What you will do:
Only the lines from the one containing "SOIL2 pin GND: GND -> 3V3" through the end of the data are wanted, reproduced exactly and without pictures.

(Structured diff data)
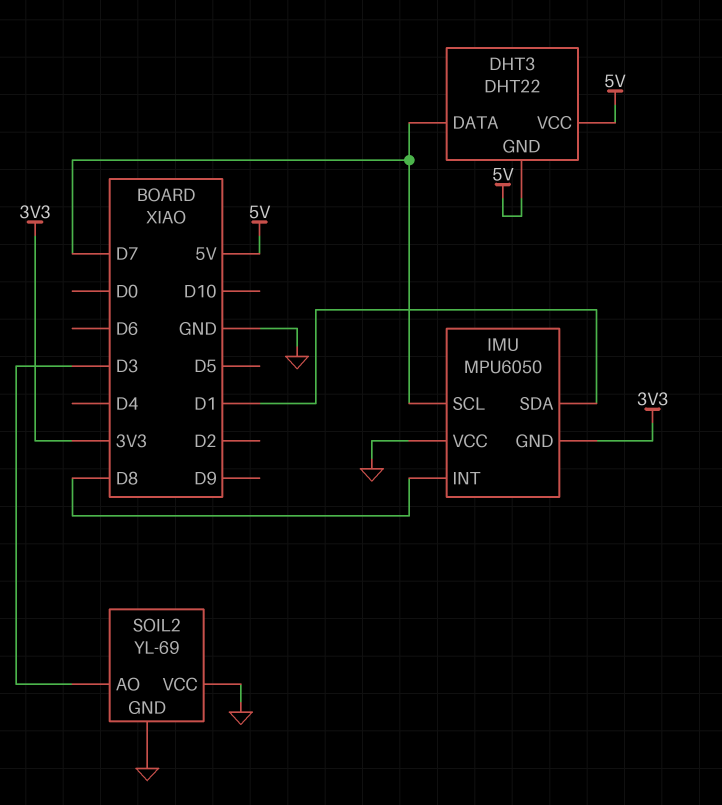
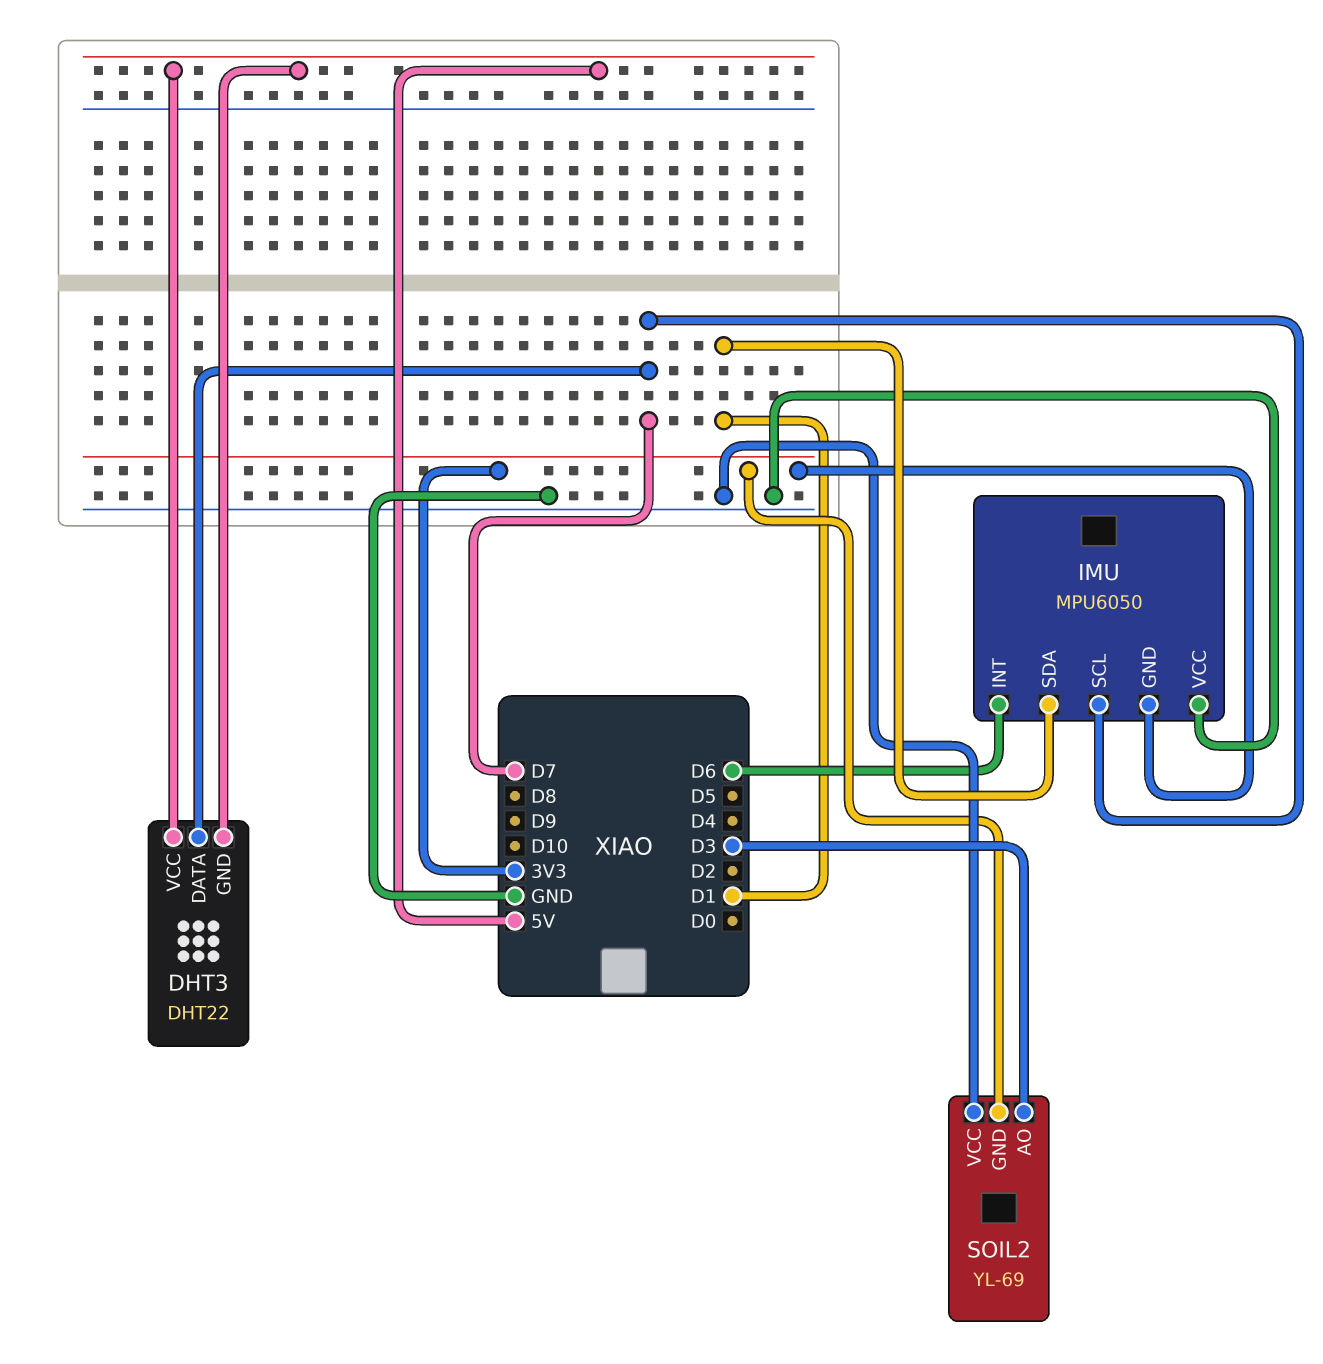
IMU pin INT: D8 -> D6
SOIL2 pin GND: GND -> 3V3

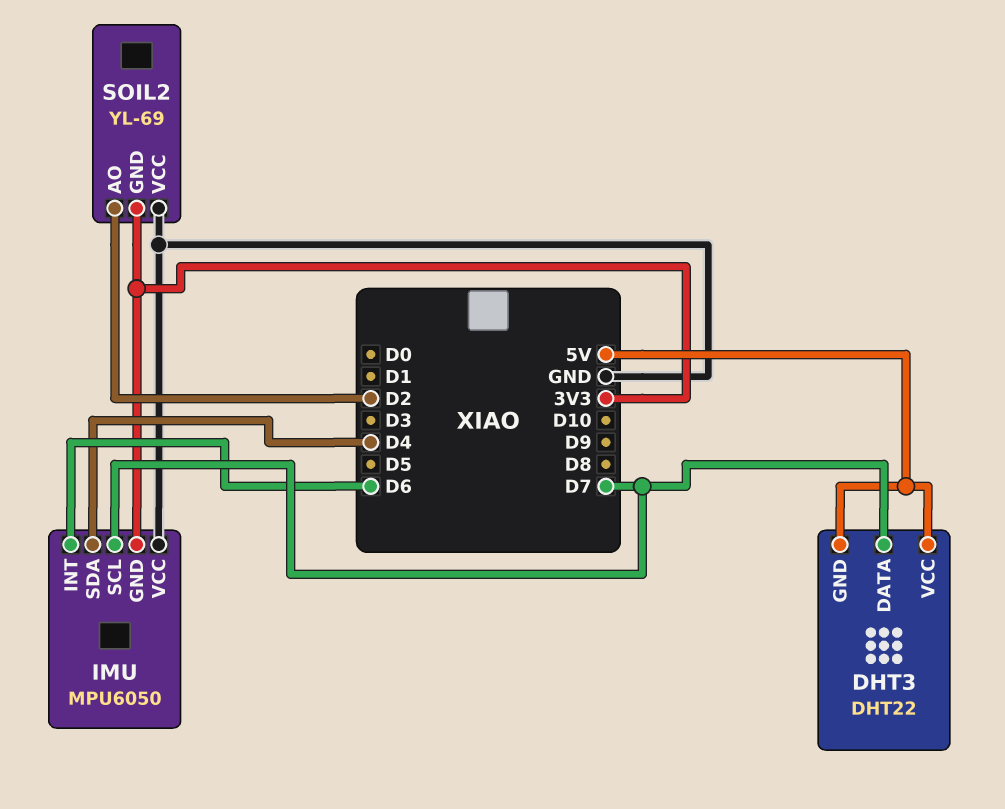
IMU pin SDA: D1 -> D4
SOIL2 pin AO: D3 -> D2

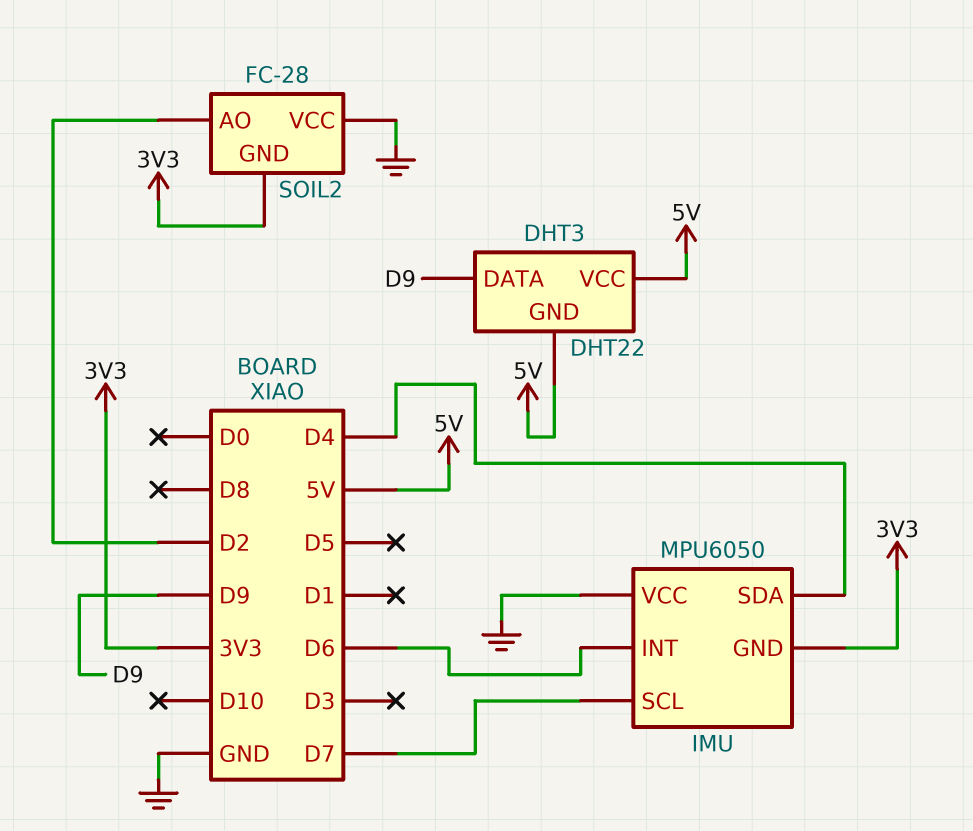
DHT3 pin DATA: D7 -> D9
SOIL2: YL-69 -> FC-28

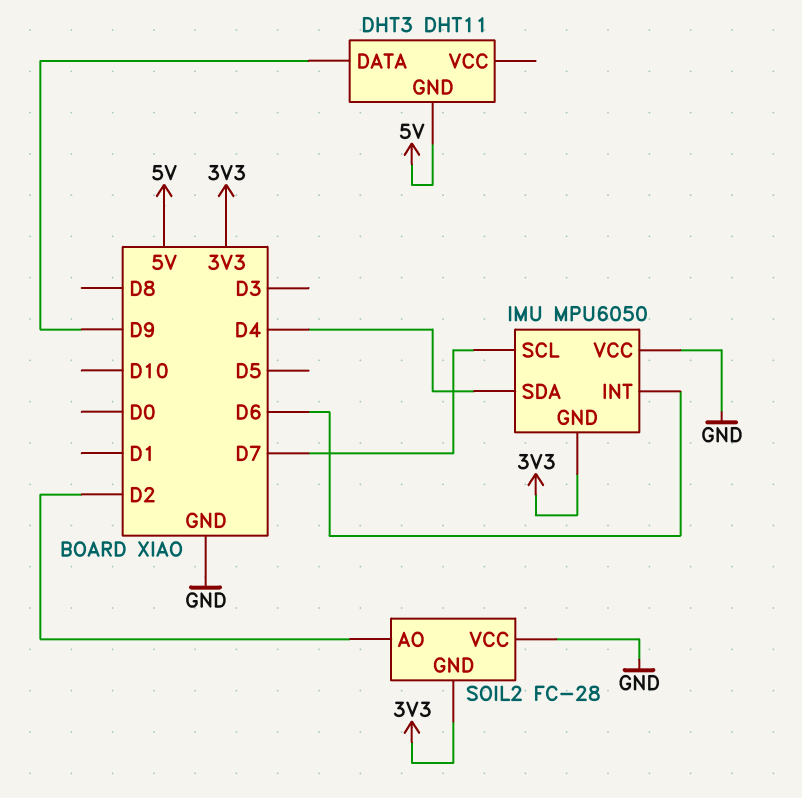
DHT3: DHT22 -> DHT11
DHT3 pin VCC: 5V -> none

Task response:
SOIL2 pin GND: GND -> 3V3

IMU pin SDA: D1 -> D4
SOIL2 pin AO: D3 -> D2

DHT3 pin DATA: D7 -> D9
SOIL2: YL-69 -> FC-28

DHT3: DHT22 -> DHT11
DHT3 pin VCC: 5V -> none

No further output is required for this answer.